> **Required action**
Only one stretch of the data below is wanted: the lines starting at the one with "IMU1 pin INT: B11 -> A10" and ending at the one with "IMU1 pin SCL: A0 -> B0", both included, given again exactly.
*** Begin section ***
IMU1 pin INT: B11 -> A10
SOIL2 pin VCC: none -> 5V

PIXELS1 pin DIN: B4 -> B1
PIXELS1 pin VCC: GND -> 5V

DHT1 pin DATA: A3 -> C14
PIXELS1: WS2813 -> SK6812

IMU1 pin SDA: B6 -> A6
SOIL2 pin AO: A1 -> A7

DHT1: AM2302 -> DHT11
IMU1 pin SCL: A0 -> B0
*** End section ***
*** Begin section ***
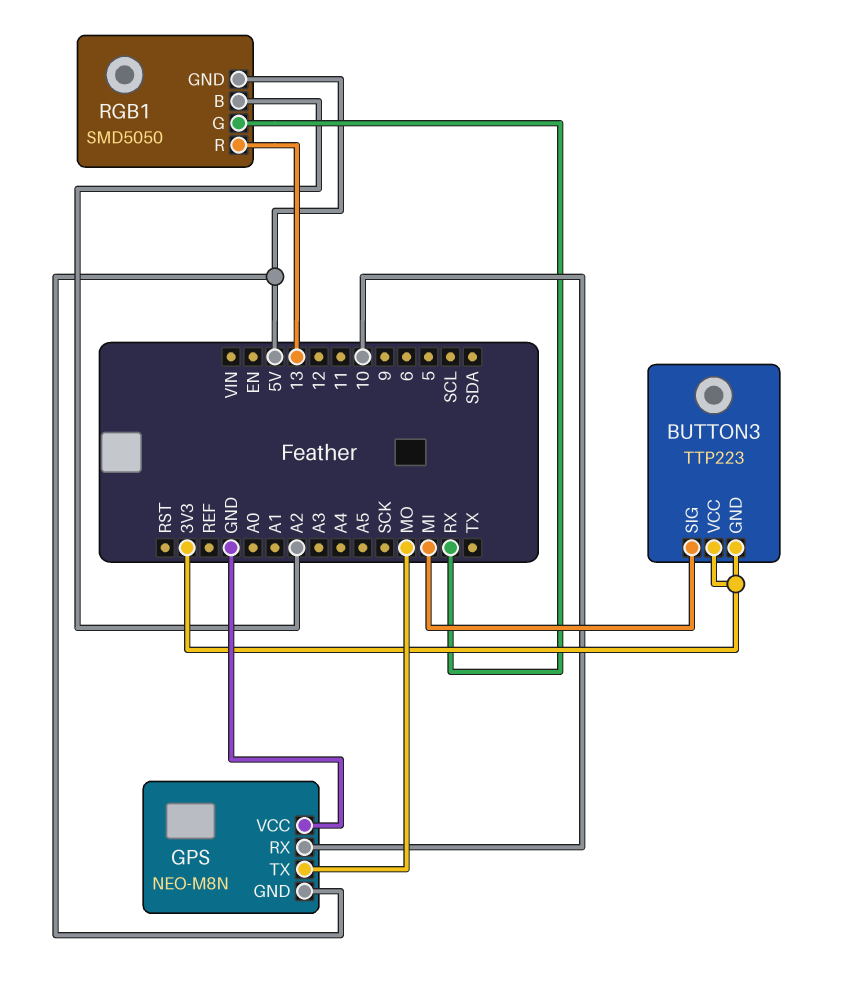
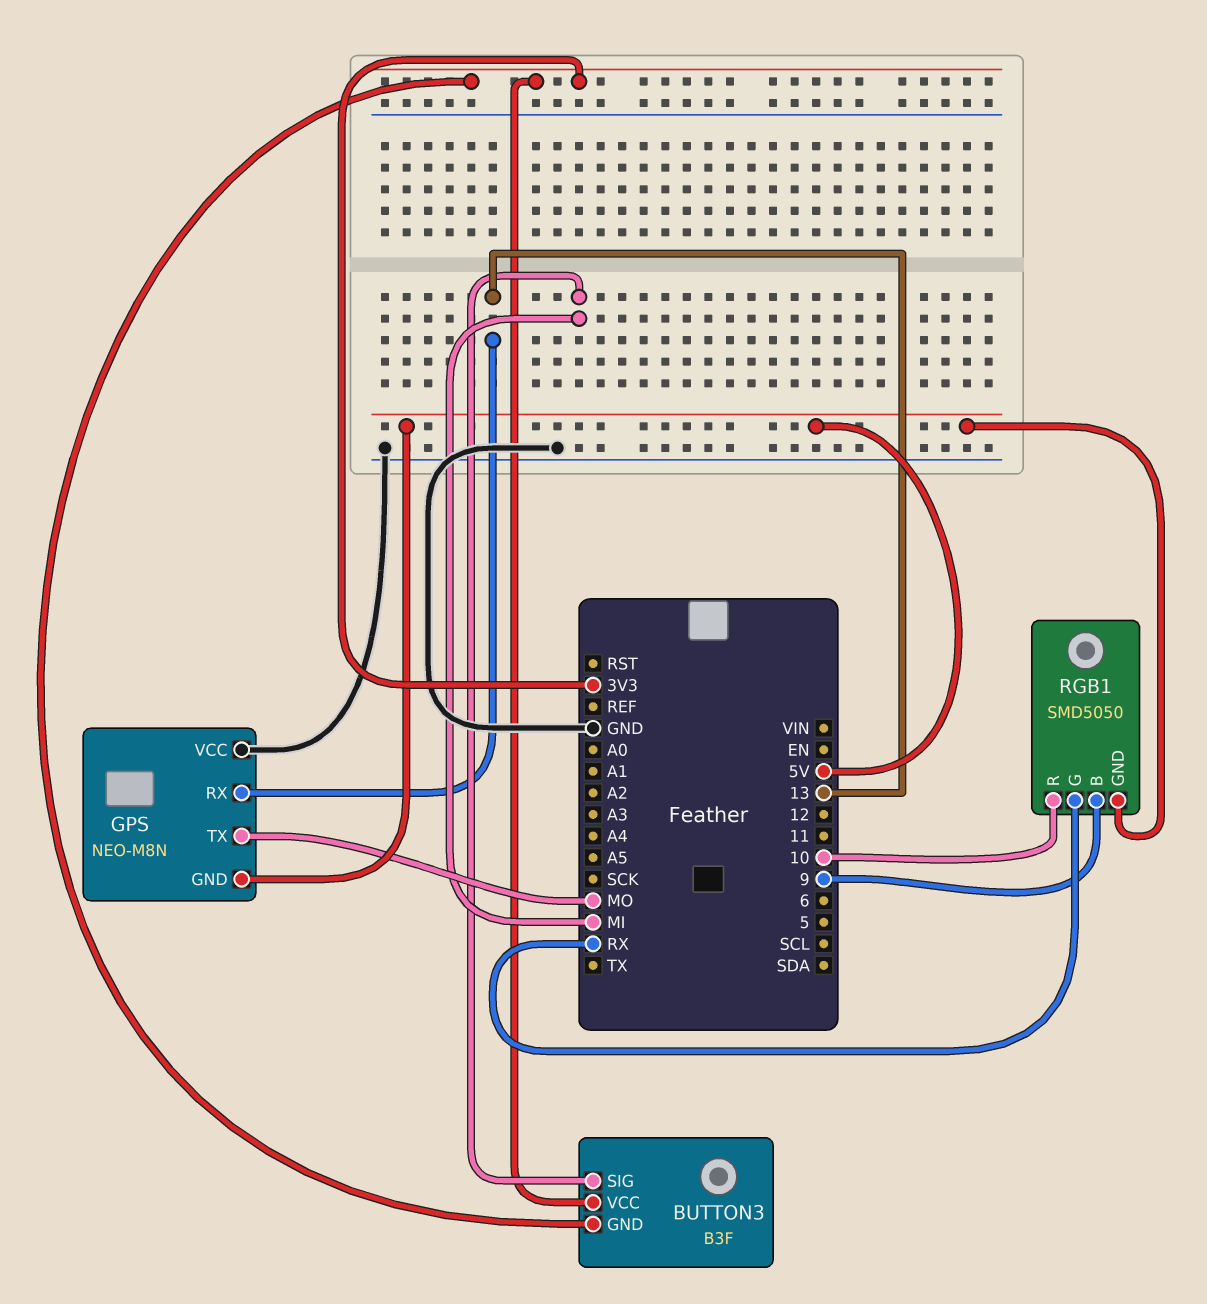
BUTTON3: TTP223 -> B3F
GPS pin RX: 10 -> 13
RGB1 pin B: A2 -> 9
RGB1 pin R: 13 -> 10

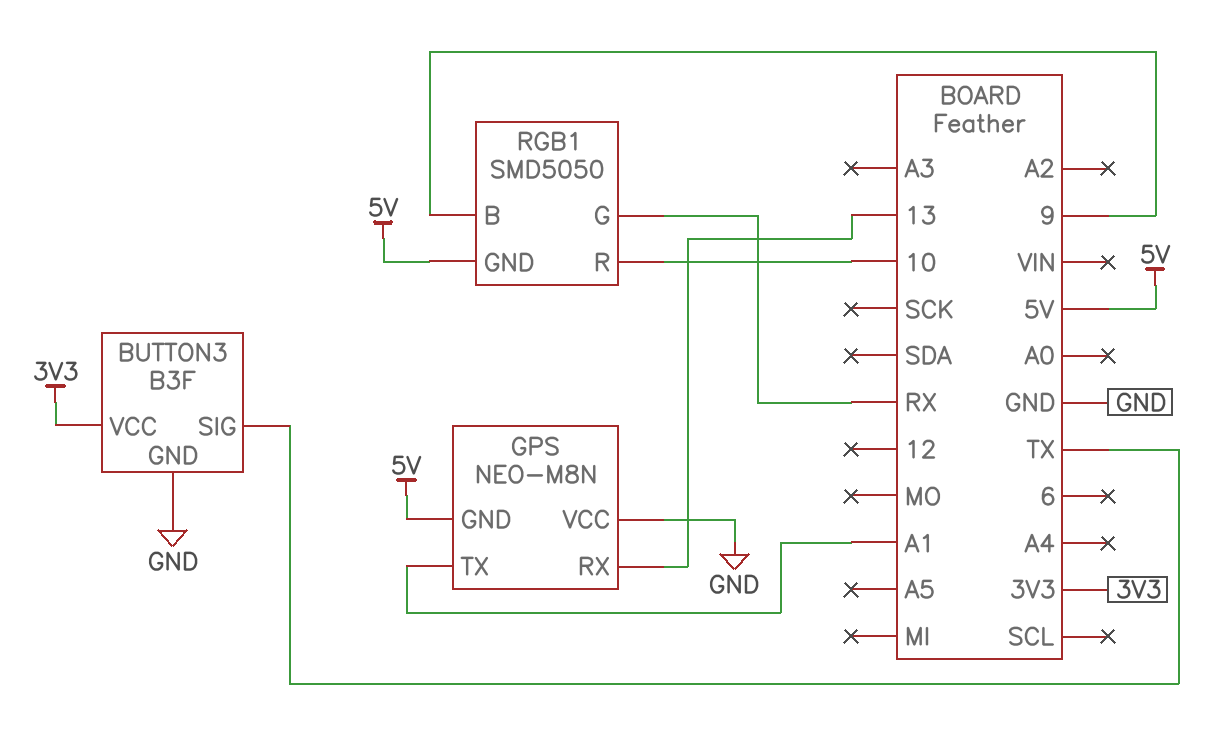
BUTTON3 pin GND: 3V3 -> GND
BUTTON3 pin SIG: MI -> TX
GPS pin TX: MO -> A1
*** End section ***
> **Response below**
IMU1 pin INT: B11 -> A10
SOIL2 pin VCC: none -> 5V

PIXELS1 pin DIN: B4 -> B1
PIXELS1 pin VCC: GND -> 5V

DHT1 pin DATA: A3 -> C14
PIXELS1: WS2813 -> SK6812

IMU1 pin SDA: B6 -> A6
SOIL2 pin AO: A1 -> A7

DHT1: AM2302 -> DHT11
IMU1 pin SCL: A0 -> B0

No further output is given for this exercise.